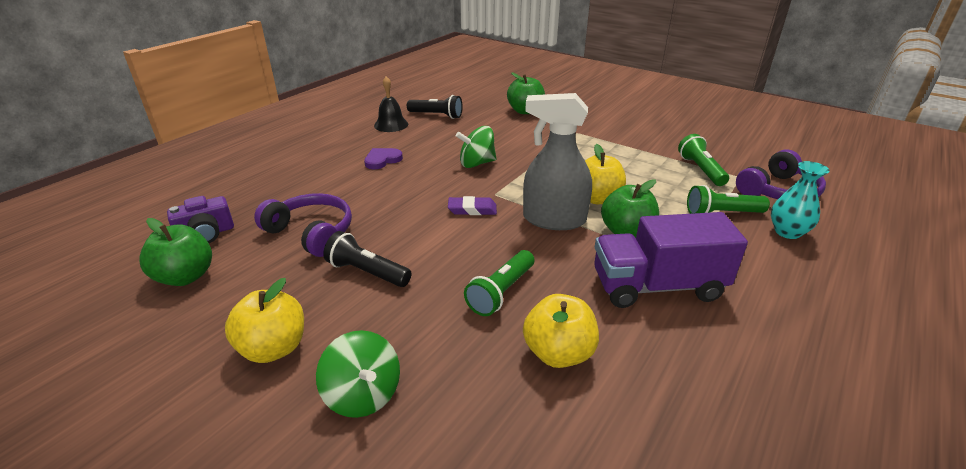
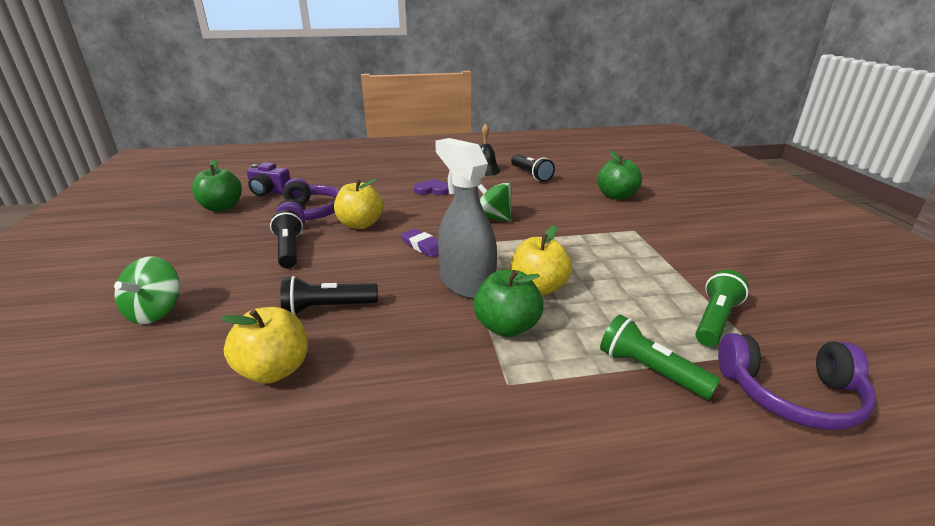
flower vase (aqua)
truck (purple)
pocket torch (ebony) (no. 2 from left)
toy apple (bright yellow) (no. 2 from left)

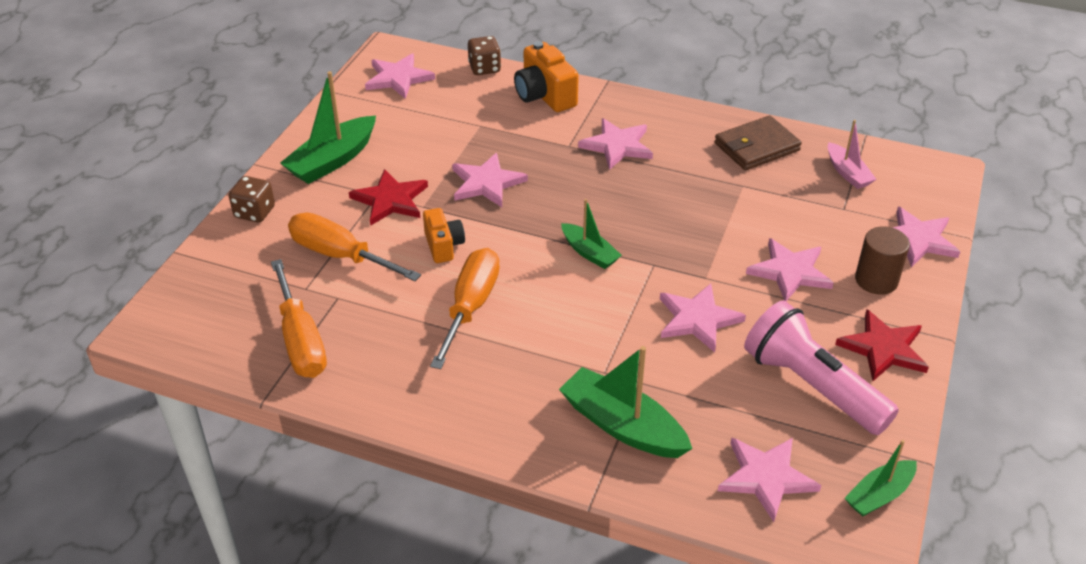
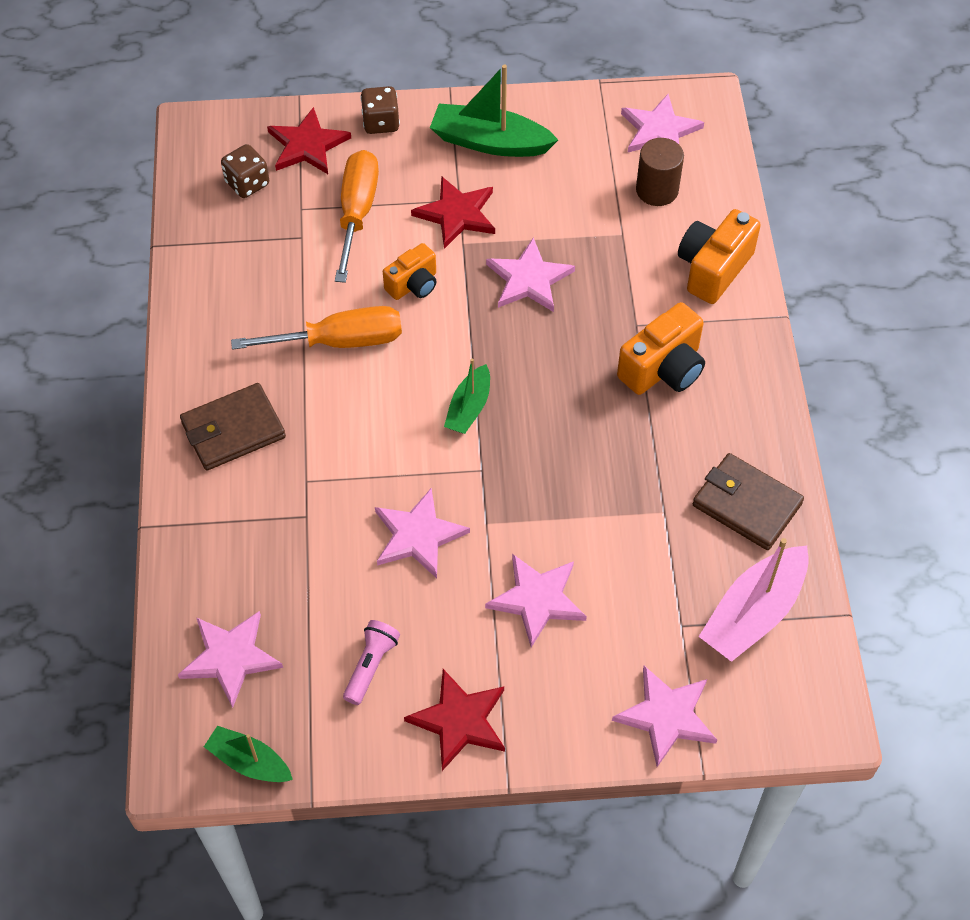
dice (russet) (no. 1 from left)
compact camera (orange-coloured) (no. 2 from left)
sailboat (pink)
cylinder shape (russet)
hand screwdriver (orange-coloured) (no. 1 from left in the first image)
pocket torch (pink)
sailboat (leaf-green) (no. 3 from left in the first image)
star shape (red) (no. 1 from left)
wallet (russet) (no. 1 from left)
_ _ _ _ _
• _What you need to do_:
Once the line containing "pocket torch (ebony) (no. 2 from left)" is found, transcribe it and the rest of the lines to the end of the listing above exactly, omitting all pictures.

• _Exercise output_:
pocket torch (ebony) (no. 2 from left)
toy apple (bright yellow) (no. 2 from left)

dice (russet) (no. 1 from left)
compact camera (orange-coloured) (no. 2 from left)
sailboat (pink)
cylinder shape (russet)
hand screwdriver (orange-coloured) (no. 1 from left in the first image)
pocket torch (pink)
sailboat (leaf-green) (no. 3 from left in the first image)
star shape (red) (no. 1 from left)
wallet (russet) (no. 1 from left)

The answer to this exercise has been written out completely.